-- Work task --
Your answer should be the exact lines of the data below from the one containing "camera: 10 degrees left, 0 degrees up" through the one containing "none -> orange cactus [522,707,571,766]"; please include nothing else.

-- Data records --
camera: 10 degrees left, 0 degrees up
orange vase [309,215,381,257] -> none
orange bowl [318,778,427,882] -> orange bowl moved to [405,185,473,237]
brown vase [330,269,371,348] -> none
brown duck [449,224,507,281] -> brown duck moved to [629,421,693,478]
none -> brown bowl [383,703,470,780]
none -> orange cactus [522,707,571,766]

--

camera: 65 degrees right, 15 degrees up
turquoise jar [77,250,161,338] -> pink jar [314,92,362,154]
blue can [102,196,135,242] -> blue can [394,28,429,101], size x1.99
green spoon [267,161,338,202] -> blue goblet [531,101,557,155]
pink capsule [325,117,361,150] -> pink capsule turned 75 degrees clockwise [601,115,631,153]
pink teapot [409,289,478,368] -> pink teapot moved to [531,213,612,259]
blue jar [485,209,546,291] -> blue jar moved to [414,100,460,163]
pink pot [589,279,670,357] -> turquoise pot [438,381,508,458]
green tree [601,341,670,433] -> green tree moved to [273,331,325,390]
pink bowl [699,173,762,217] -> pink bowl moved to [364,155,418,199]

-- Solved exercise --
camera: 10 degrees left, 0 degrees up
orange vase [309,215,381,257] -> none
orange bowl [318,778,427,882] -> orange bowl moved to [405,185,473,237]
brown vase [330,269,371,348] -> none
brown duck [449,224,507,281] -> brown duck moved to [629,421,693,478]
none -> brown bowl [383,703,470,780]
none -> orange cactus [522,707,571,766]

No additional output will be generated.